▸ Your goal
Can you express the rows as a JSON list of strings, one string per line and blank lines left out, beginning at the line that has "Anders (208, 990)" and stopping after the line that has "nets (679, 334)"?

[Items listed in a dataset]
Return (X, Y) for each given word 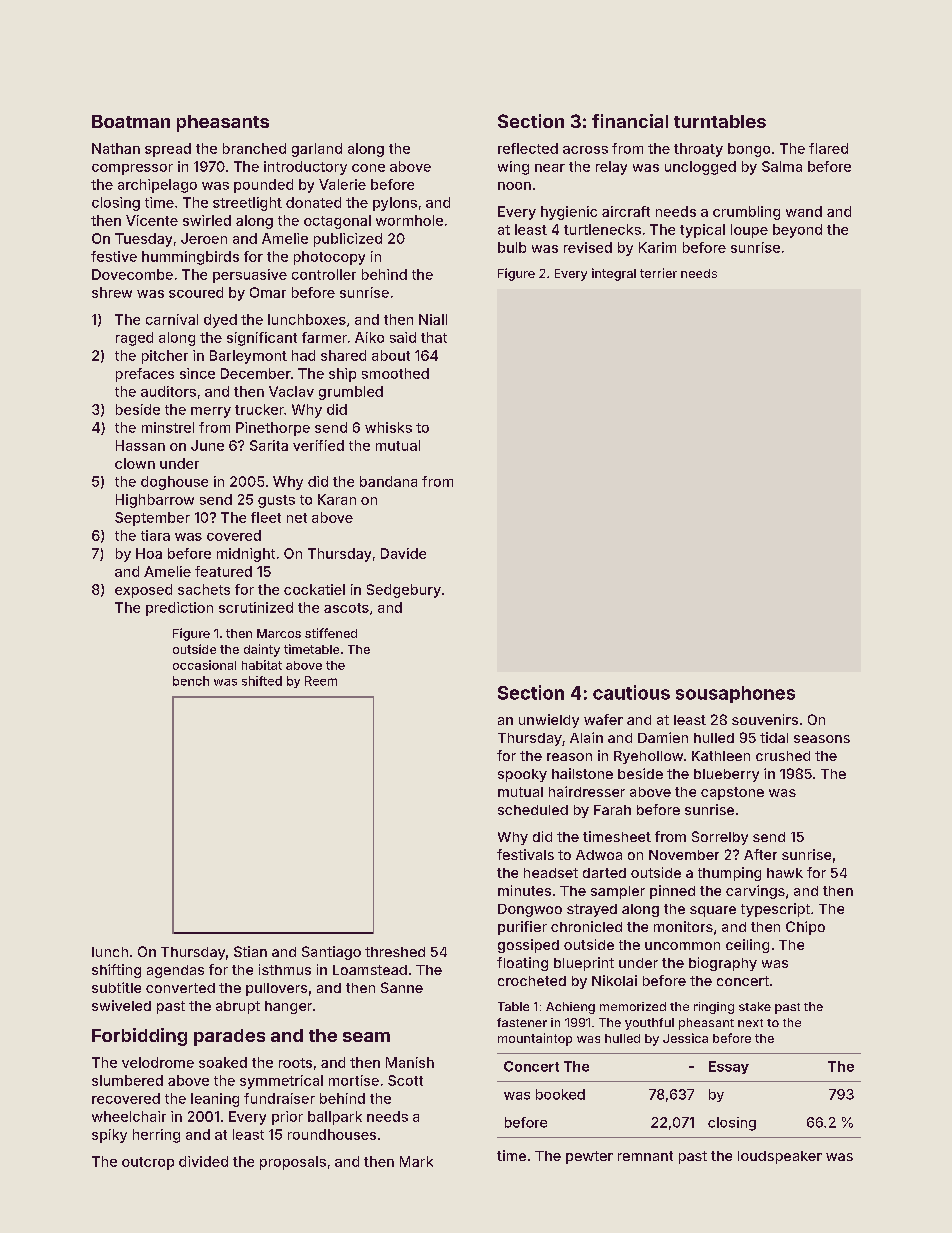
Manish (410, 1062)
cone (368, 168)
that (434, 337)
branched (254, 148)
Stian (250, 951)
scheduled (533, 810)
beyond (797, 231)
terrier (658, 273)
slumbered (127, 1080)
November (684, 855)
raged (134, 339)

...

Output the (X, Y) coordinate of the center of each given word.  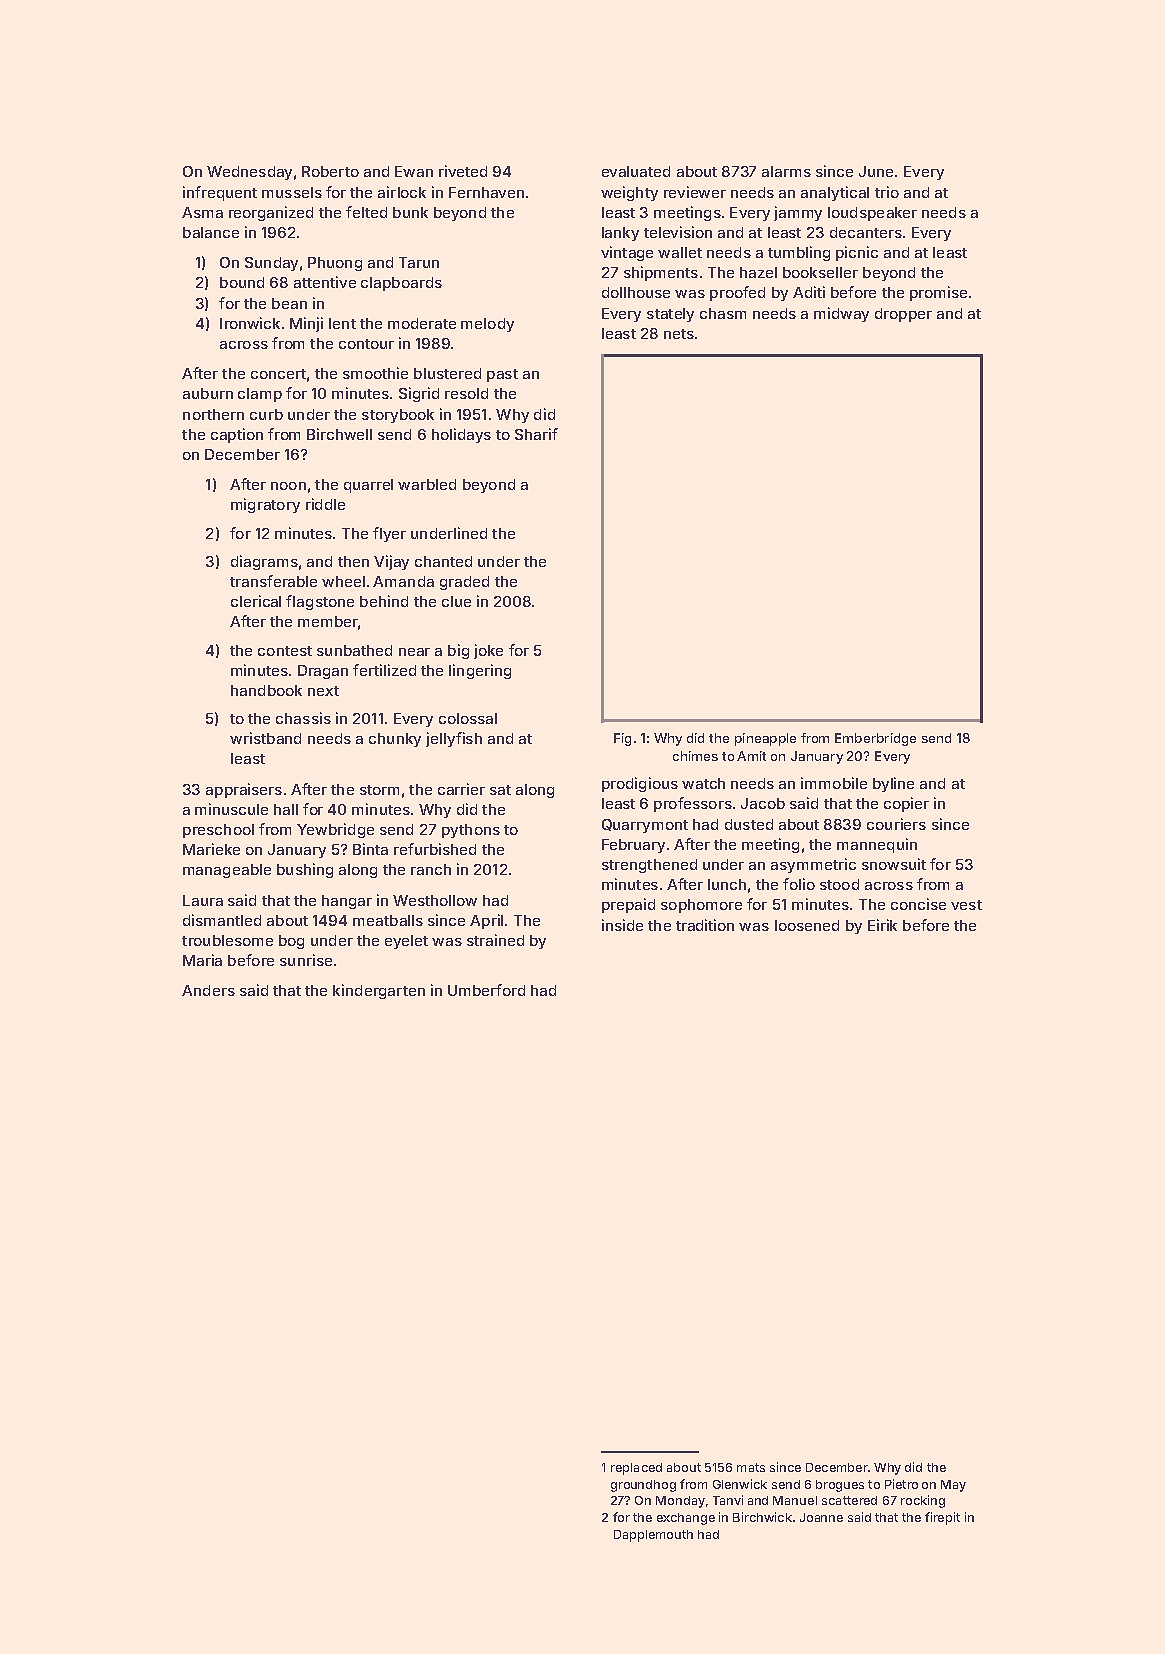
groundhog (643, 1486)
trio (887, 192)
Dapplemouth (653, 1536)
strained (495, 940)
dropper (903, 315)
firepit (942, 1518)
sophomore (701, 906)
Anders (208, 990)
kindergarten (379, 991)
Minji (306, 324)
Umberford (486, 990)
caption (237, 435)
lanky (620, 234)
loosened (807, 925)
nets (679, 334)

▸ Correct response
[
  "Anders (208, 990)",
  "kindergarten (379, 991)",
  "Minji (306, 324)",
  "Umberford (486, 990)",
  "caption (237, 435)",
  "lanky (620, 234)",
  "loosened (807, 925)",
  "nets (679, 334)"
]